Aim of the exercise:
Pull out every line with the word "orange" from the entries below.

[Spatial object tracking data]
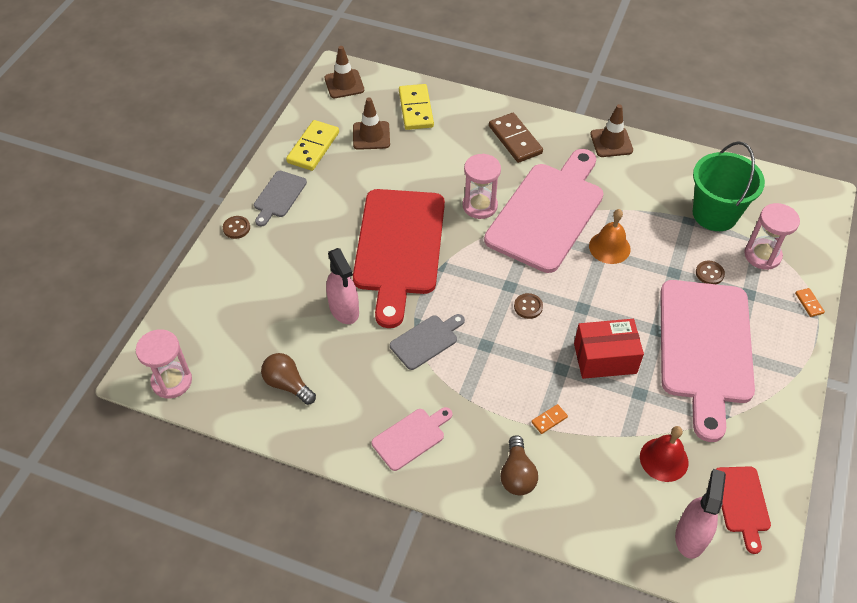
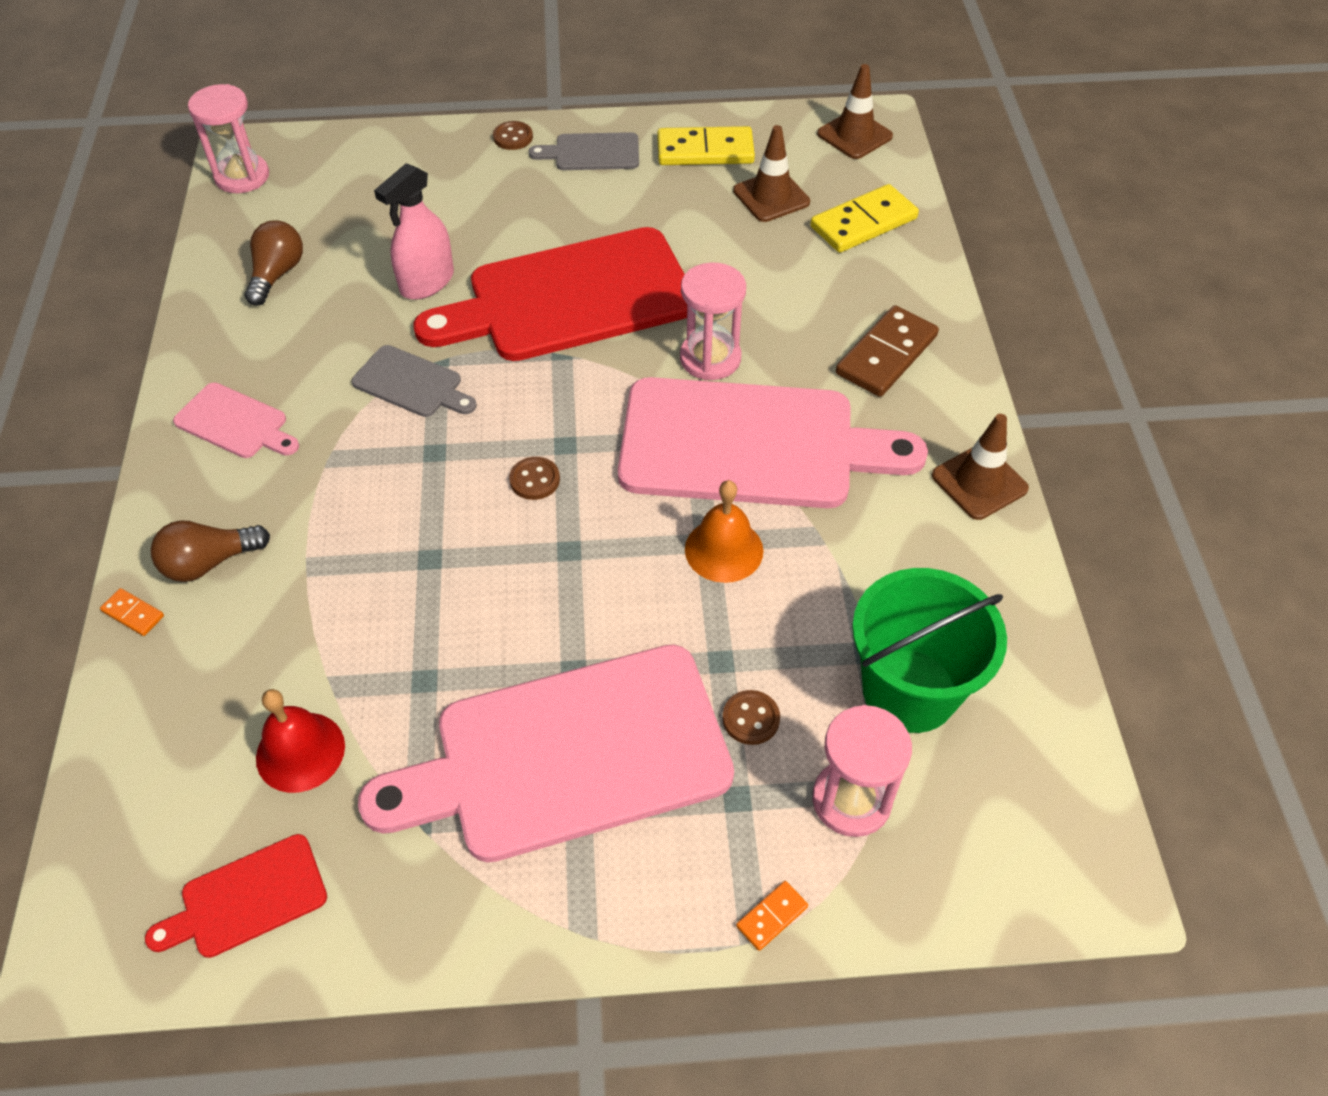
camera: 65 degrees right, 0 degrees up
orange domino [531,404,568,434] -> orange domino moved to [100,588,164,636]
red box [574,319,644,379] -> none
pink spray bottle [675,469,726,559] -> none

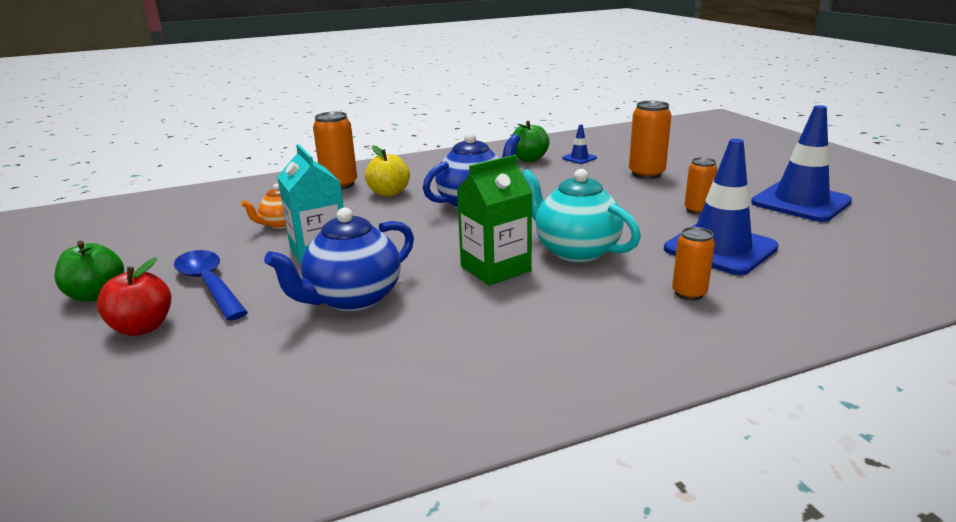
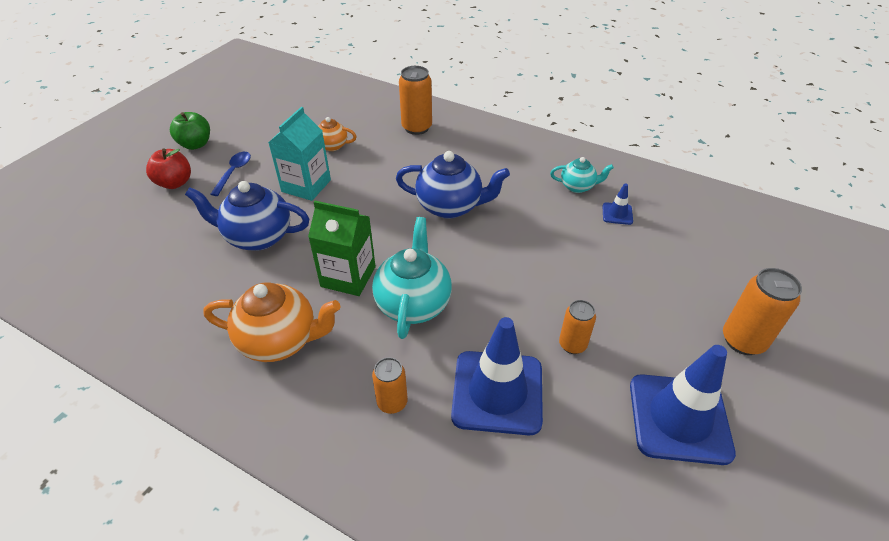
camera: 50 degrees right, 20 degrees up
blue spoon [174,250,248,321] -> blue spoon [210,152,251,196], size x0.66
yellow apple [365,145,410,196] -> none
green apple [512,121,550,162] -> turquoise teapot [550,157,614,193]
orange can [629,101,671,179] -> orange can moved to [723,268,802,355]
none -> orange teapot [203,282,341,362]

Answer to the exercise:
orange domino [531,404,568,434] -> orange domino moved to [100,588,164,636]
orange can [629,101,671,179] -> orange can moved to [723,268,802,355]
none -> orange teapot [203,282,341,362]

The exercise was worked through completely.